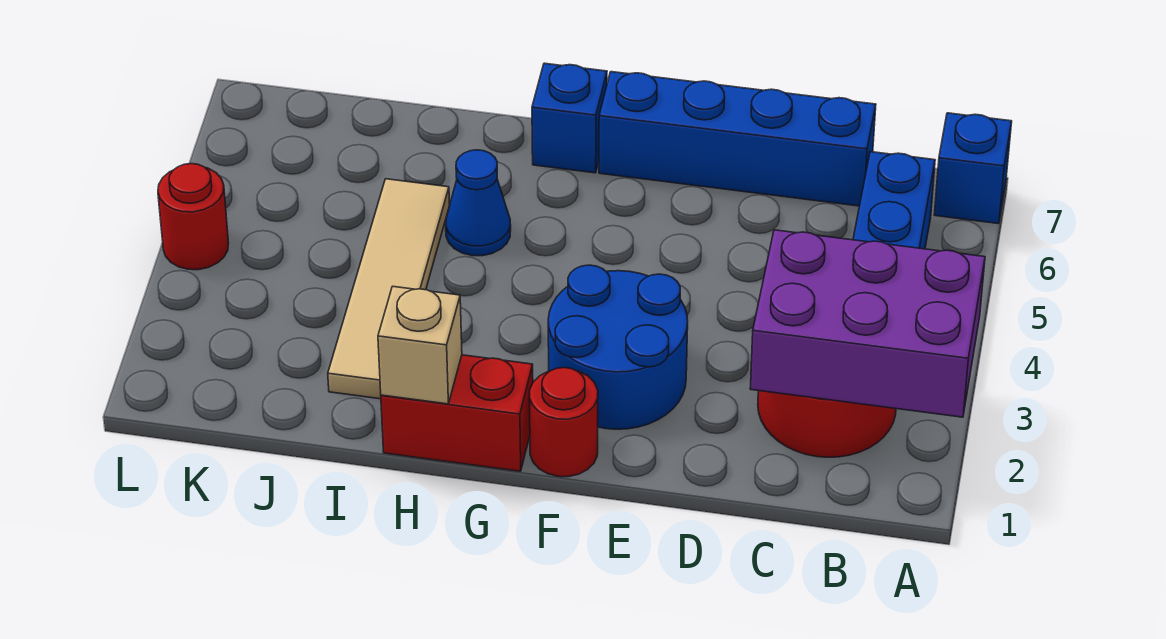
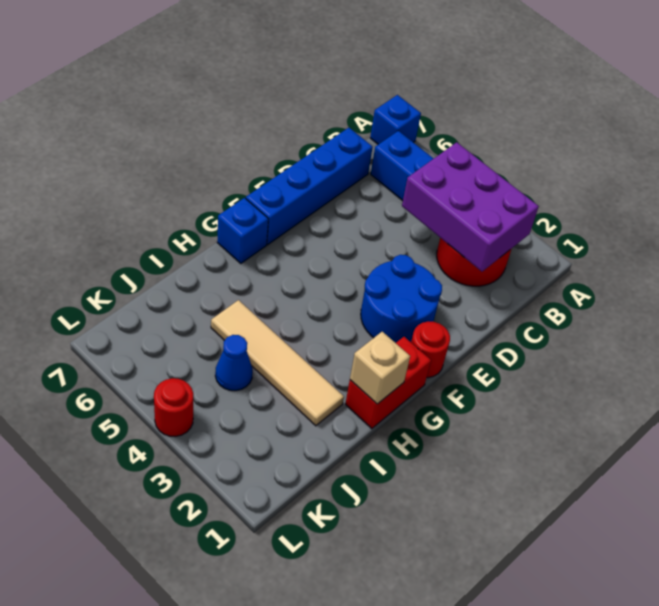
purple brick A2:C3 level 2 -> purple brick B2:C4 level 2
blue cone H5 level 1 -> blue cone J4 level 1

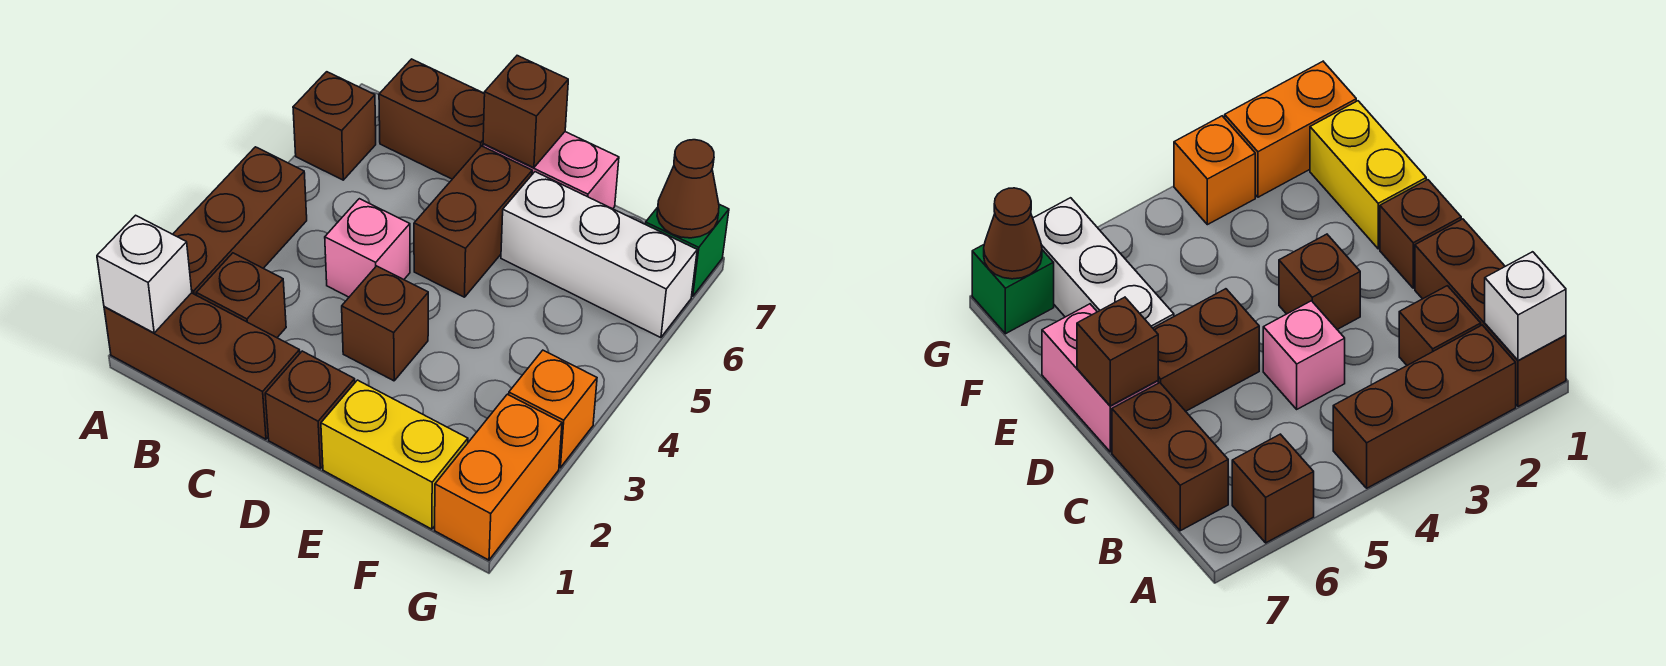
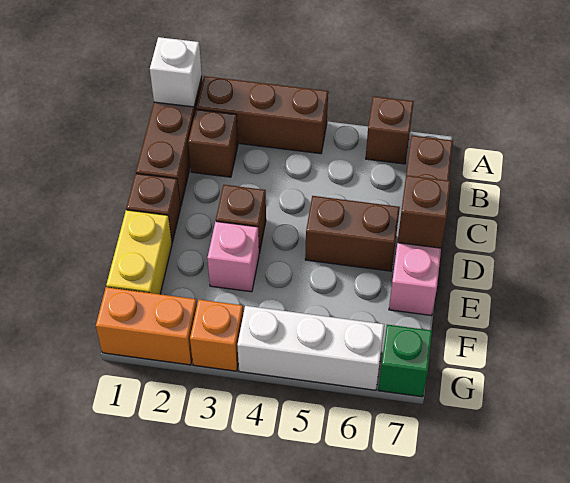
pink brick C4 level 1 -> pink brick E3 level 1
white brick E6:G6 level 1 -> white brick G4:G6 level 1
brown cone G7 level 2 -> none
========================================================================
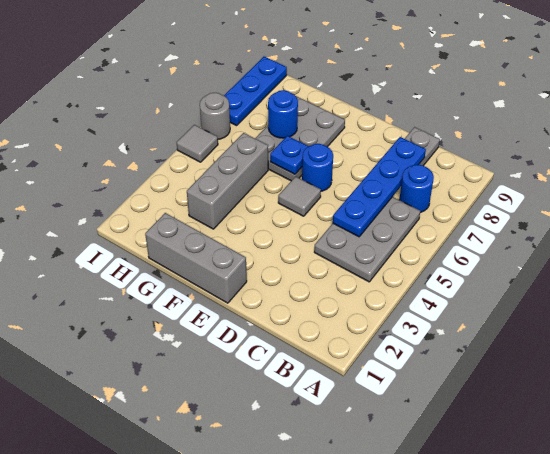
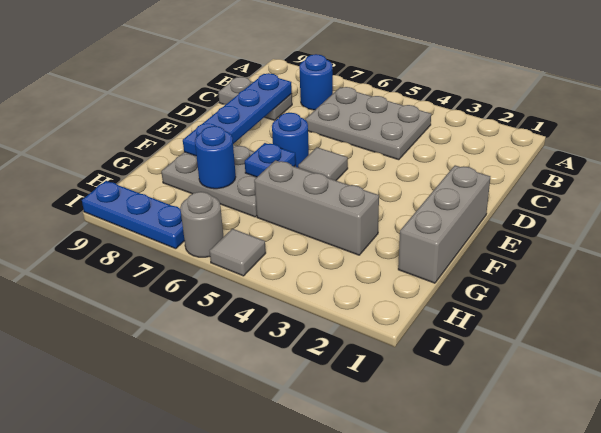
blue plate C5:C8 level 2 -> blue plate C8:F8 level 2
========================================================================
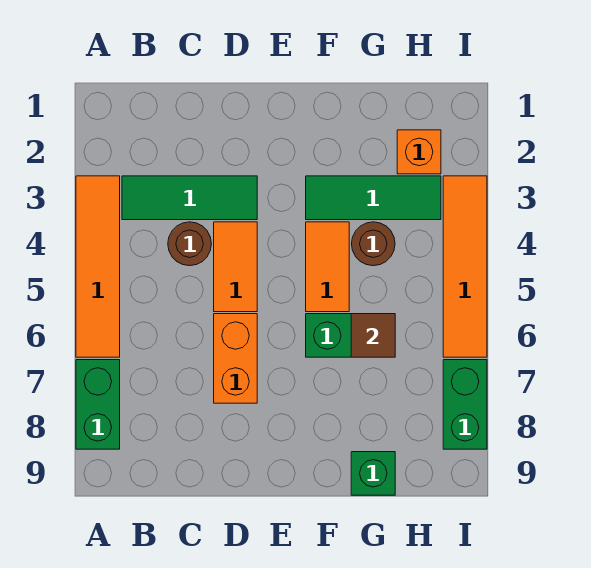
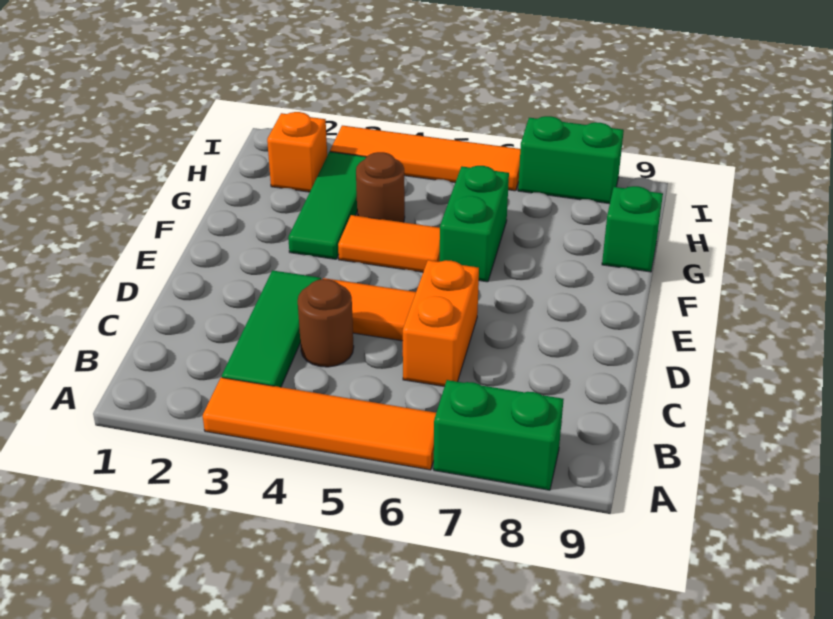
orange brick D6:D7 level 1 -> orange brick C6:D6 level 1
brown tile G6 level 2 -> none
========================================================================
Work instruction
Some lines above contain the word "blue". Copy each of them.

Solution to the exercise
blue cone H5 level 1 -> blue cone J4 level 1
blue plate C5:C8 level 2 -> blue plate C8:F8 level 2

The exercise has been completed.